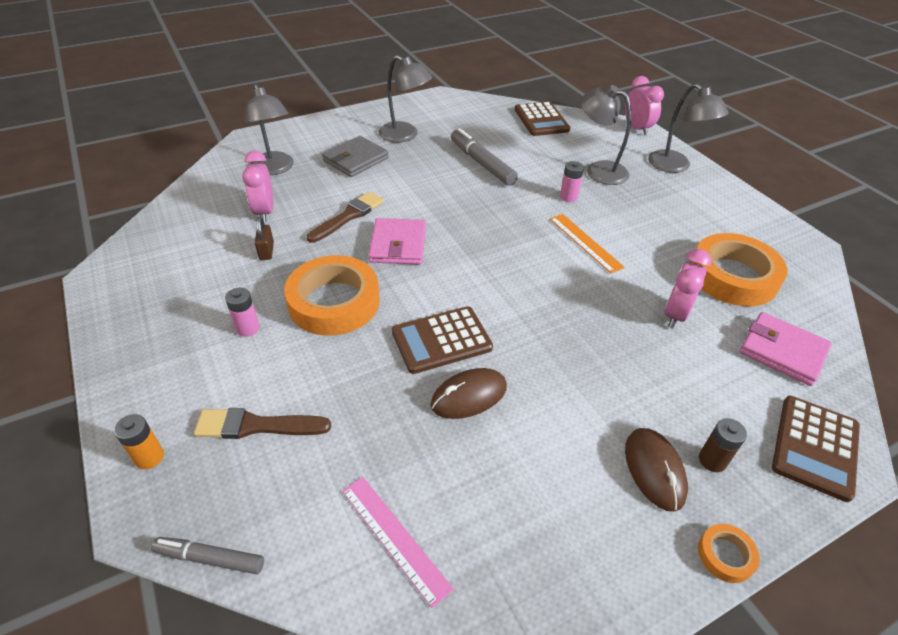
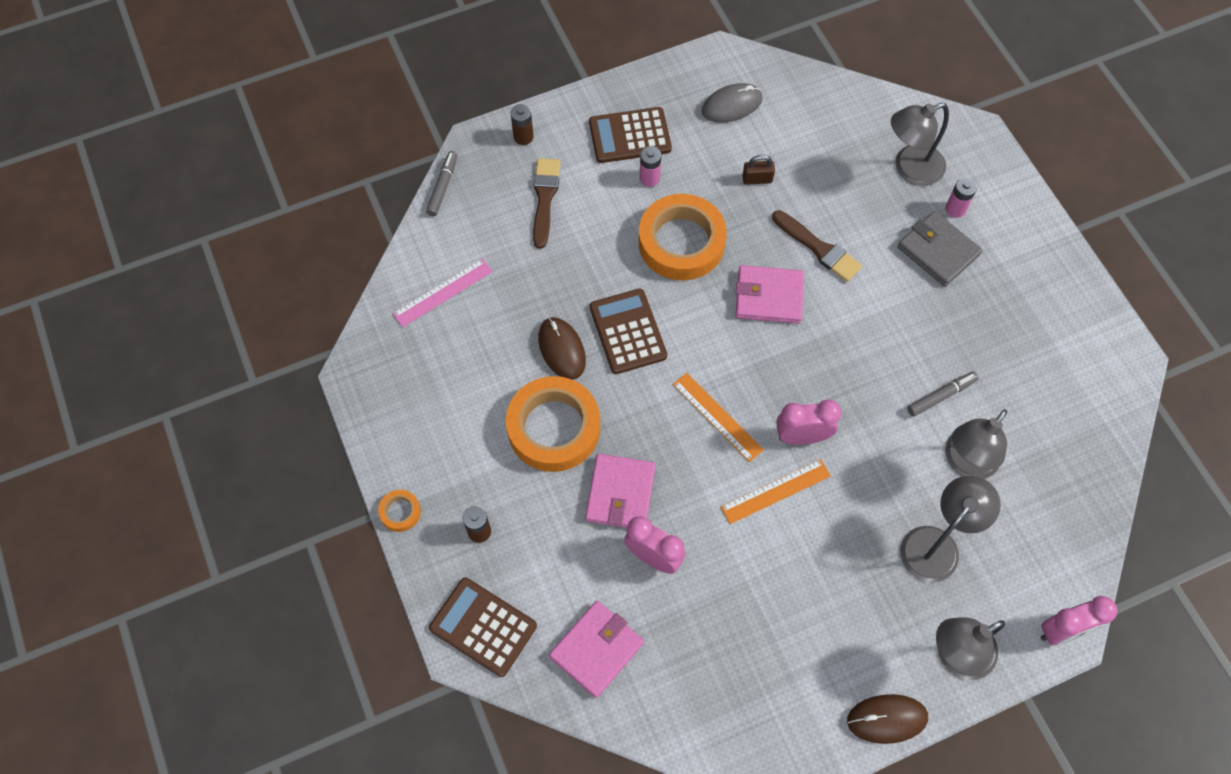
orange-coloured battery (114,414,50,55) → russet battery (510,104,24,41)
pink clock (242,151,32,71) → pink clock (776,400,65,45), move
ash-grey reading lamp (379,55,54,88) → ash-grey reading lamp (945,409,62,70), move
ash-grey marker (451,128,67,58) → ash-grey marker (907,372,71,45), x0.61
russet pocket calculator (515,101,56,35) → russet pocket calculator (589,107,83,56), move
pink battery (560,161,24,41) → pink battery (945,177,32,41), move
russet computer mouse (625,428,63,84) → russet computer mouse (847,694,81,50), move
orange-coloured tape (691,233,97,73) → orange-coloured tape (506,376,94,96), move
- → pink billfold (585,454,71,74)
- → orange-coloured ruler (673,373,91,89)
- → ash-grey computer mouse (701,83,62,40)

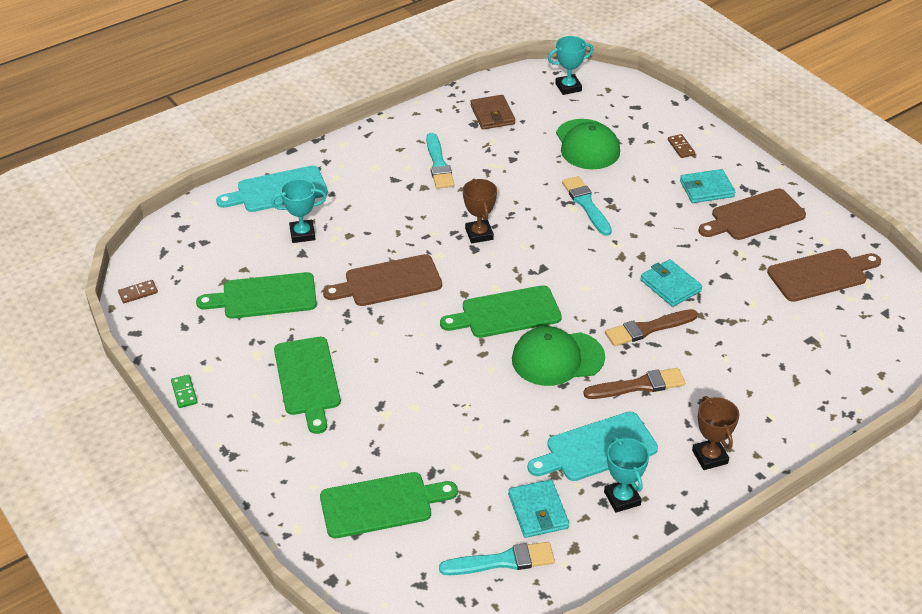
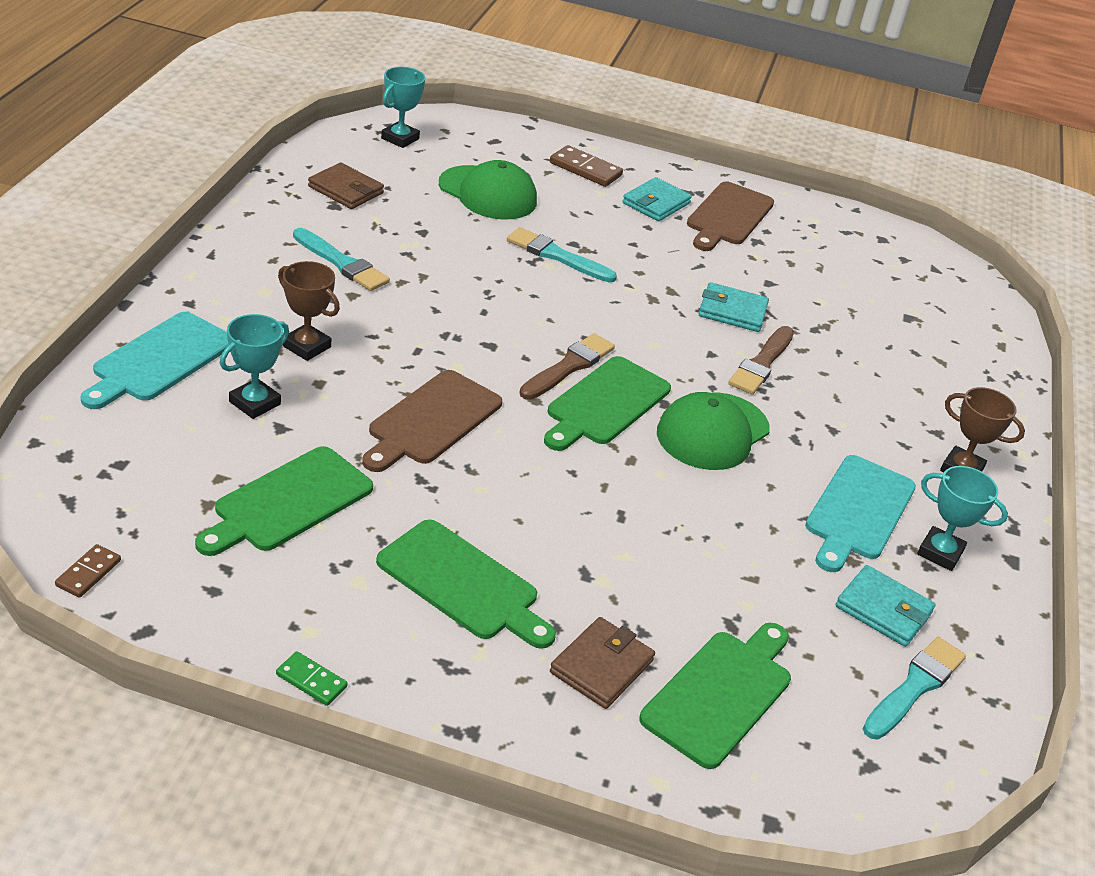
russet award cup (463,179,34,64) → russet award cup (278,261,62,100), move
russet paintbrush (583,368,102,31) → russet paintbrush (519,333,96,67), move
russet domino tile (668,134,27,24) → russet domino tile (550,145,73,42), x1.66
russet cutting board (767,249,114,53) → -
- → russet billfold (550,617,105,92)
===============
# Task item
Retype all of the data above word for word, excluding the pictures.

# Solution to the exercise
orange-coloured battery (114,414,50,55) → russet battery (510,104,24,41)
pink clock (242,151,32,71) → pink clock (776,400,65,45), move
ash-grey reading lamp (379,55,54,88) → ash-grey reading lamp (945,409,62,70), move
ash-grey marker (451,128,67,58) → ash-grey marker (907,372,71,45), x0.61
russet pocket calculator (515,101,56,35) → russet pocket calculator (589,107,83,56), move
pink battery (560,161,24,41) → pink battery (945,177,32,41), move
russet computer mouse (625,428,63,84) → russet computer mouse (847,694,81,50), move
orange-coloured tape (691,233,97,73) → orange-coloured tape (506,376,94,96), move
- → pink billfold (585,454,71,74)
- → orange-coloured ruler (673,373,91,89)
- → ash-grey computer mouse (701,83,62,40)

russet award cup (463,179,34,64) → russet award cup (278,261,62,100), move
russet paintbrush (583,368,102,31) → russet paintbrush (519,333,96,67), move
russet domino tile (668,134,27,24) → russet domino tile (550,145,73,42), x1.66
russet cutting board (767,249,114,53) → -
- → russet billfold (550,617,105,92)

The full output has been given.